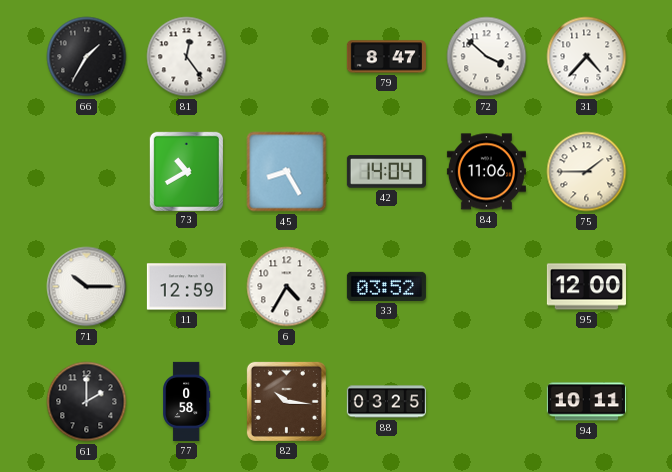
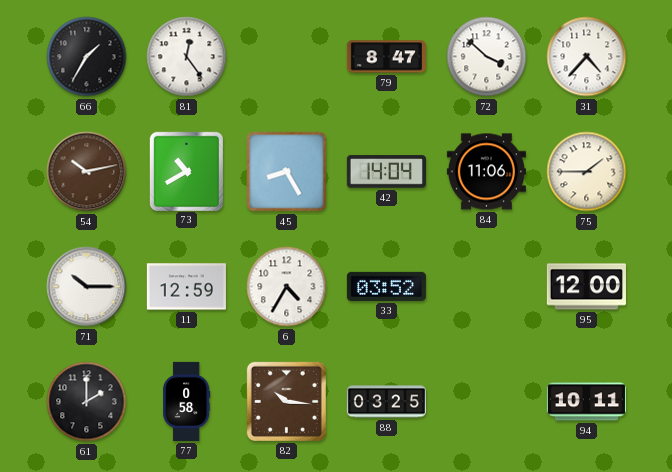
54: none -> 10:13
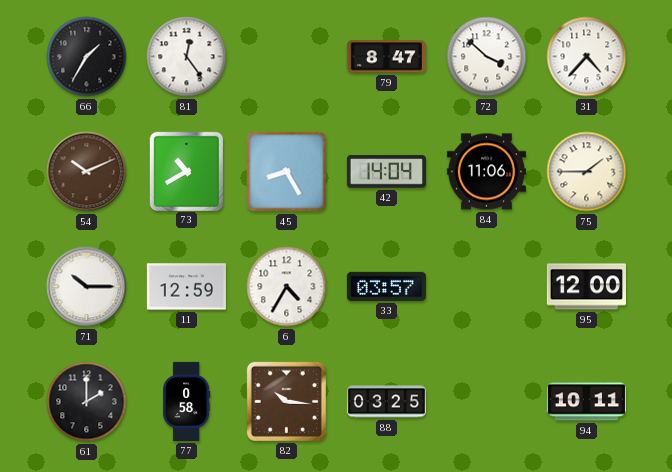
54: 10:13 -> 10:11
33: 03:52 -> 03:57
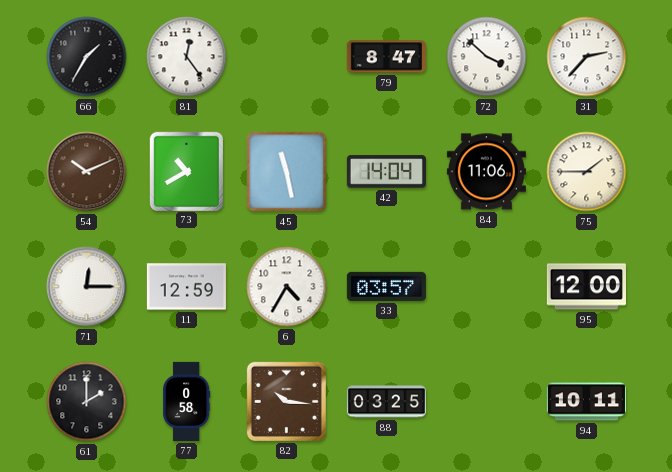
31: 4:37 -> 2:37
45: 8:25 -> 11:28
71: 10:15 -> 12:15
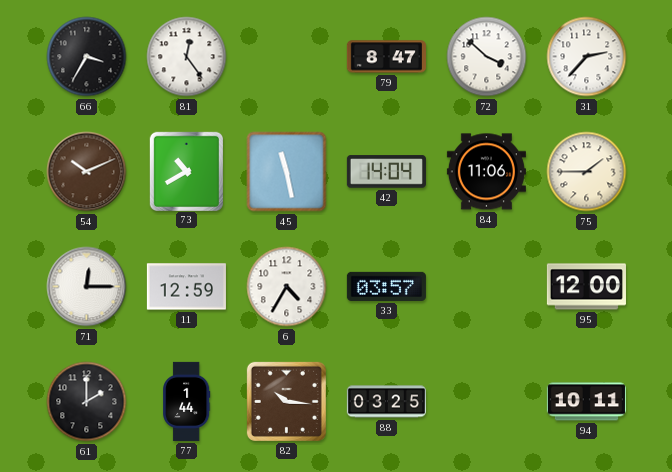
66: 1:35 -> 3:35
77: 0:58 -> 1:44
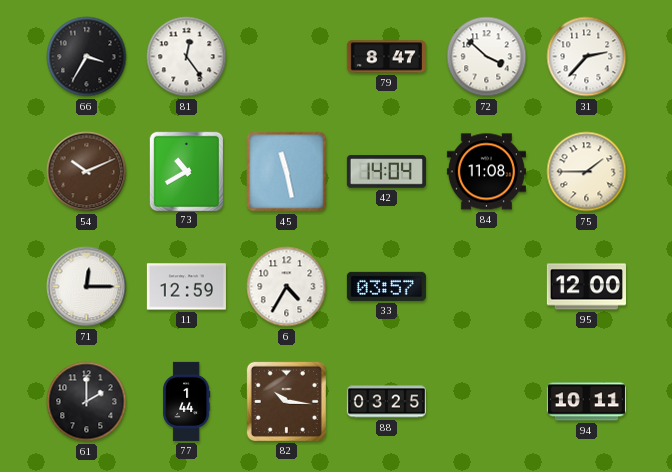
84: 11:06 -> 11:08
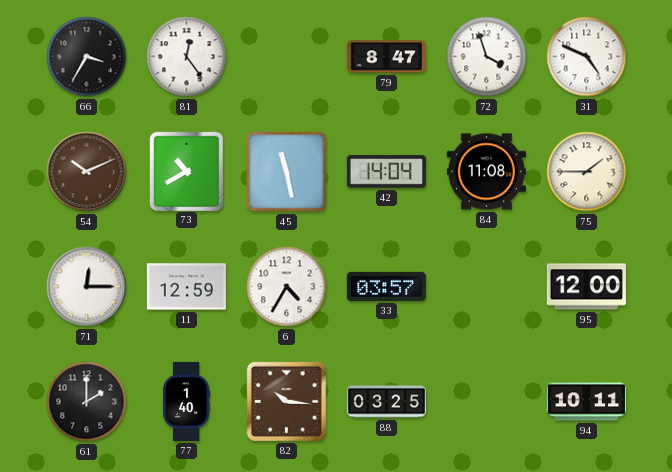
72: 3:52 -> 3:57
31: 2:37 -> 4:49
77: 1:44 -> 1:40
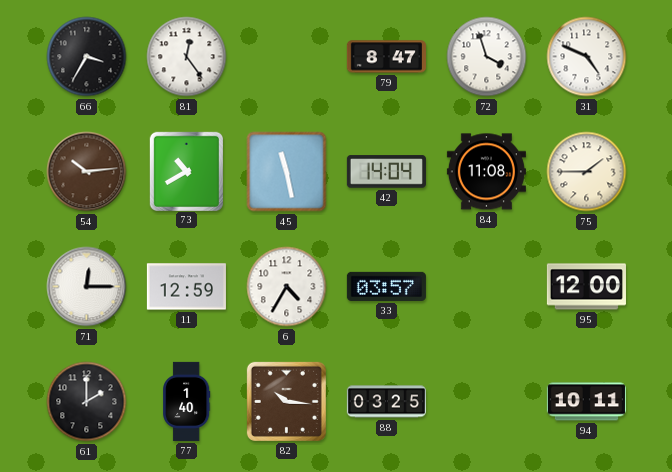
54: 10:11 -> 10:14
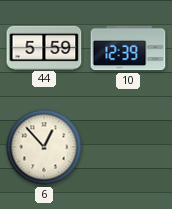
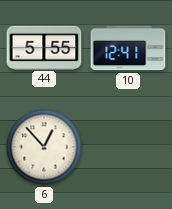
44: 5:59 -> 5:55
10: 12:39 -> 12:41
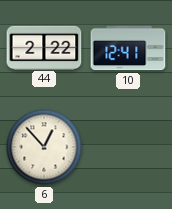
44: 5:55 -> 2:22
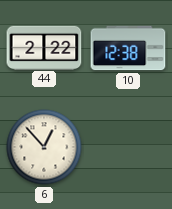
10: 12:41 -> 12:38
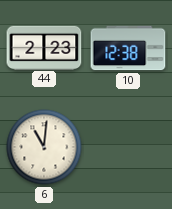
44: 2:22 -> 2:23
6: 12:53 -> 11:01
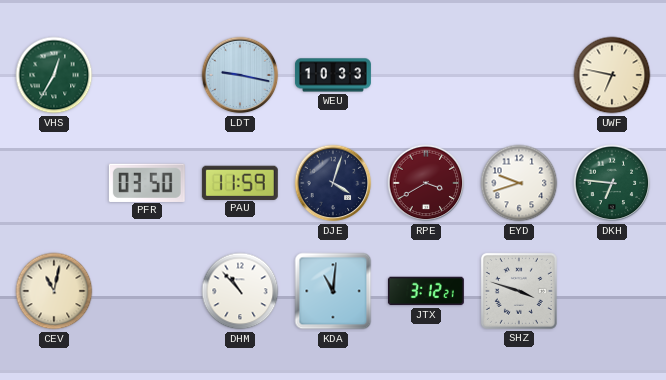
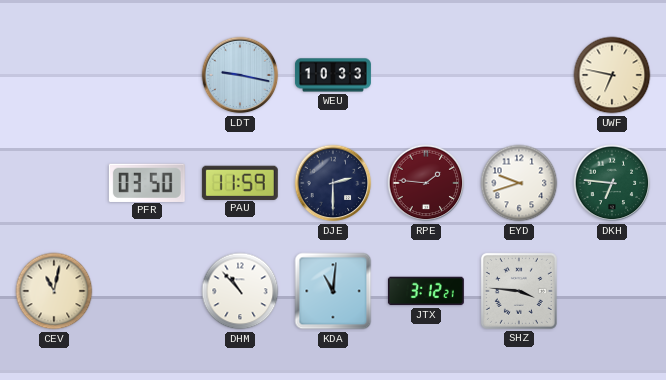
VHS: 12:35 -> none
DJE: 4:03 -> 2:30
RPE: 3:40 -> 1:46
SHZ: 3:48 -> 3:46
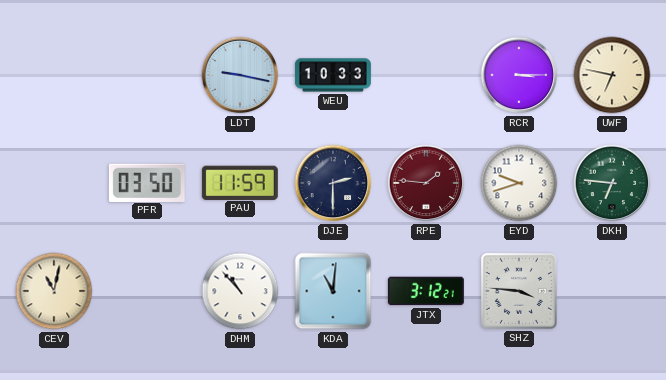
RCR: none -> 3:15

----

__STATED TASK__. Please copy all of the lines above word for word, leaving out the pictures.

__EXERCISE SOLUTION__.
54: none -> 10:13
54: 10:13 -> 10:11
33: 03:52 -> 03:57
31: 4:37 -> 2:37
45: 8:25 -> 11:28
71: 10:15 -> 12:15
66: 1:35 -> 3:35
77: 0:58 -> 1:44
84: 11:06 -> 11:08
72: 3:52 -> 3:57
31: 2:37 -> 4:49
77: 1:44 -> 1:40
54: 10:11 -> 10:14
44: 5:59 -> 5:55
10: 12:39 -> 12:41
44: 5:55 -> 2:22
10: 12:41 -> 12:38
44: 2:22 -> 2:23
6: 12:53 -> 11:01
VHS: 12:35 -> none
DJE: 4:03 -> 2:30
RPE: 3:40 -> 1:46
SHZ: 3:48 -> 3:46
RCR: none -> 3:15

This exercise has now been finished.